> Data provided:
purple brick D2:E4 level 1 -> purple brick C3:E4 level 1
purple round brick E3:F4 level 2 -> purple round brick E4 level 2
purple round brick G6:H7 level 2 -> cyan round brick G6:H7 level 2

> Directions:
Print the data above exactly.

> Result for this task:
purple brick D2:E4 level 1 -> purple brick C3:E4 level 1
purple round brick E3:F4 level 2 -> purple round brick E4 level 2
purple round brick G6:H7 level 2 -> cyan round brick G6:H7 level 2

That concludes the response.